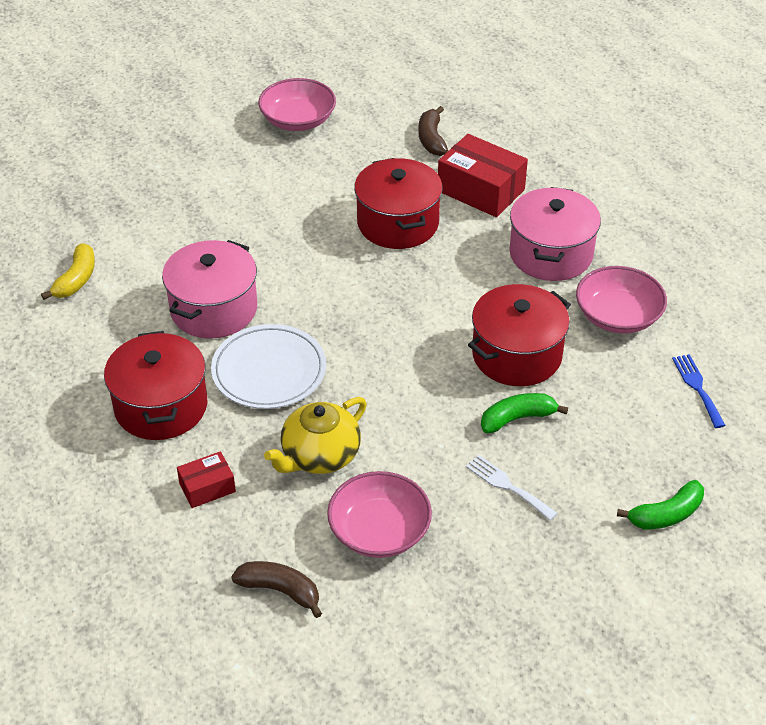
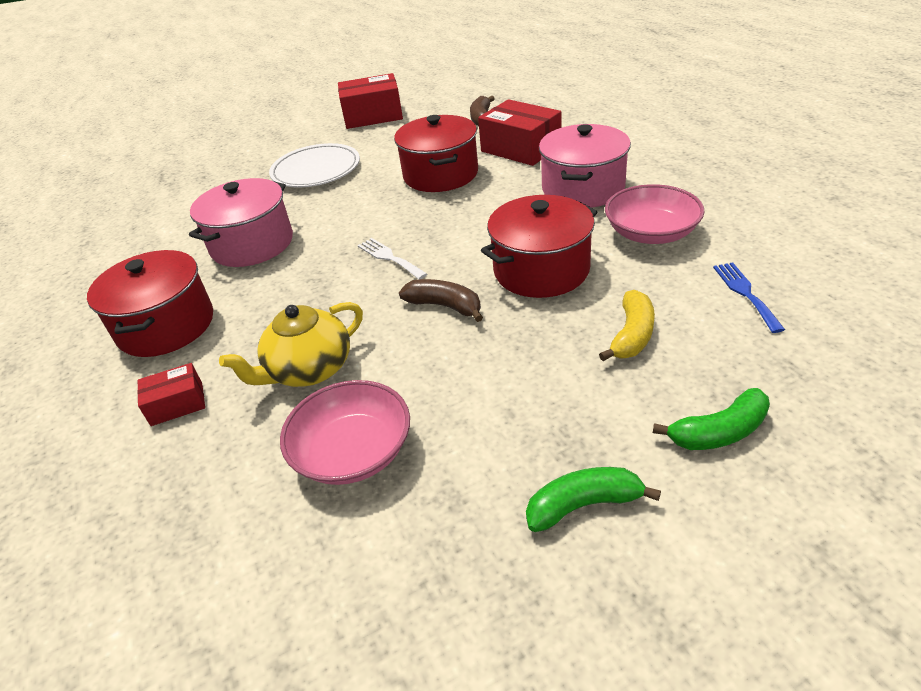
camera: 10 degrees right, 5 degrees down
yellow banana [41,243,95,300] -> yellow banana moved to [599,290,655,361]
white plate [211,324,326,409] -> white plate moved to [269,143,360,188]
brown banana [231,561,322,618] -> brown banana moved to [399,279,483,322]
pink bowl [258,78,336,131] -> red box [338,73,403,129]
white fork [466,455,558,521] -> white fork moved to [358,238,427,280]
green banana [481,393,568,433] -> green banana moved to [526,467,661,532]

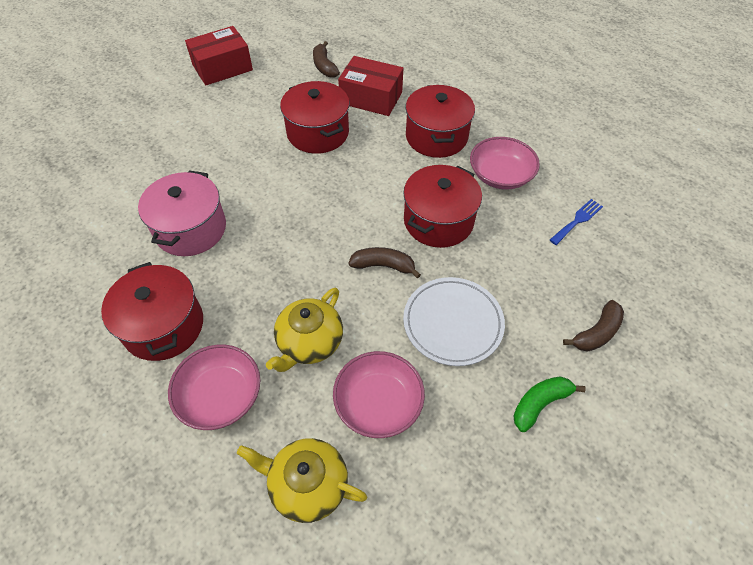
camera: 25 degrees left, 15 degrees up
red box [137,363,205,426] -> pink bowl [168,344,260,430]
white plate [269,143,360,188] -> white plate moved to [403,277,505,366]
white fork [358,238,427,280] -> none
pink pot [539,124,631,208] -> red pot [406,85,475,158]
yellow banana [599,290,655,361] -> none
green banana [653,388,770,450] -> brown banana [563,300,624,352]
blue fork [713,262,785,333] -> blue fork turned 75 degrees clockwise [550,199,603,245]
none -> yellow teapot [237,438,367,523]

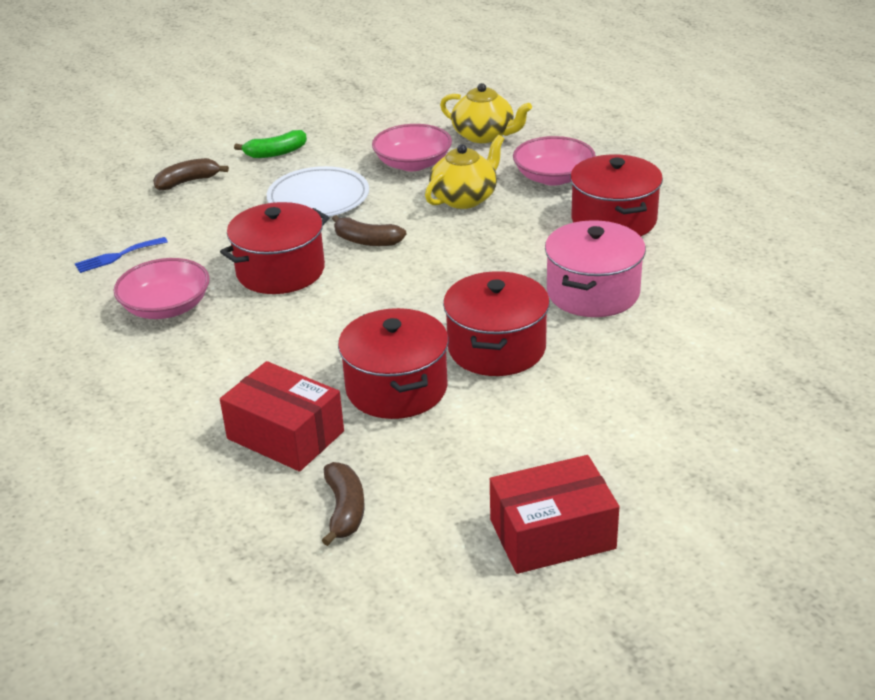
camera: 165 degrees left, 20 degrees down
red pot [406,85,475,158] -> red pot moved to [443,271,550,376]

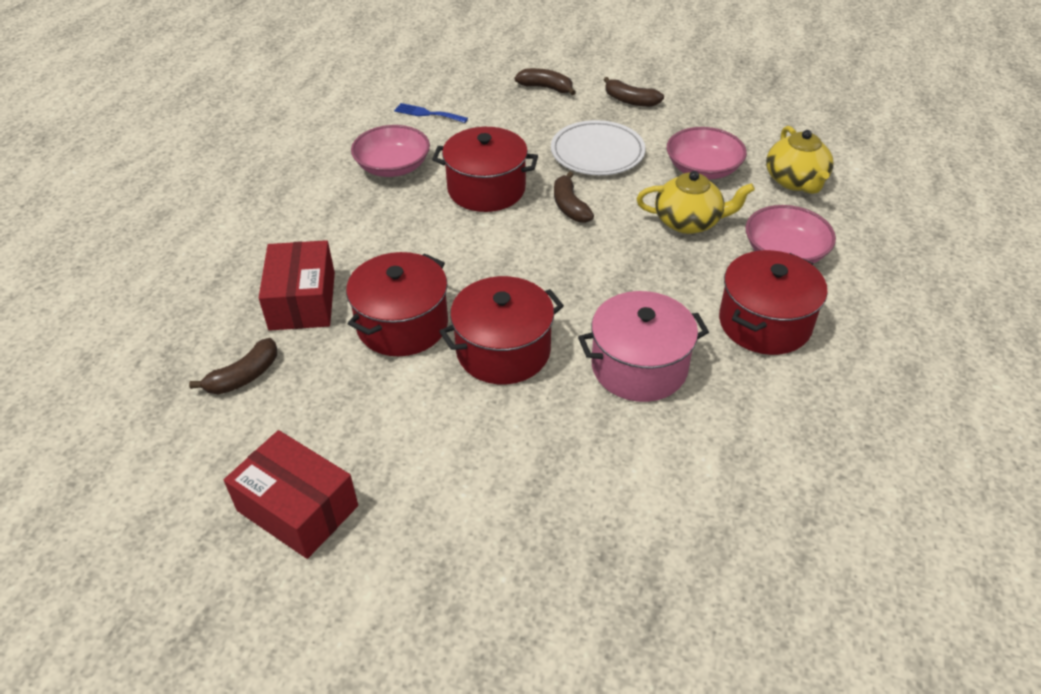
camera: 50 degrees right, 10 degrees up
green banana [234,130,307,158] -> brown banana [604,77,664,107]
===============
What is needed ->
The line with "white fork [358,238,427,280] -> none" and each line after it, through the final line of the data, are to be duplicated exactly, with pictures left out and nothing more included.

Task output ->
white fork [358,238,427,280] -> none
pink pot [539,124,631,208] -> red pot [406,85,475,158]
yellow banana [599,290,655,361] -> none
green banana [653,388,770,450] -> brown banana [563,300,624,352]
blue fork [713,262,785,333] -> blue fork turned 75 degrees clockwise [550,199,603,245]
none -> yellow teapot [237,438,367,523]

camera: 165 degrees left, 20 degrees down
red pot [406,85,475,158] -> red pot moved to [443,271,550,376]

camera: 50 degrees right, 10 degrees up
green banana [234,130,307,158] -> brown banana [604,77,664,107]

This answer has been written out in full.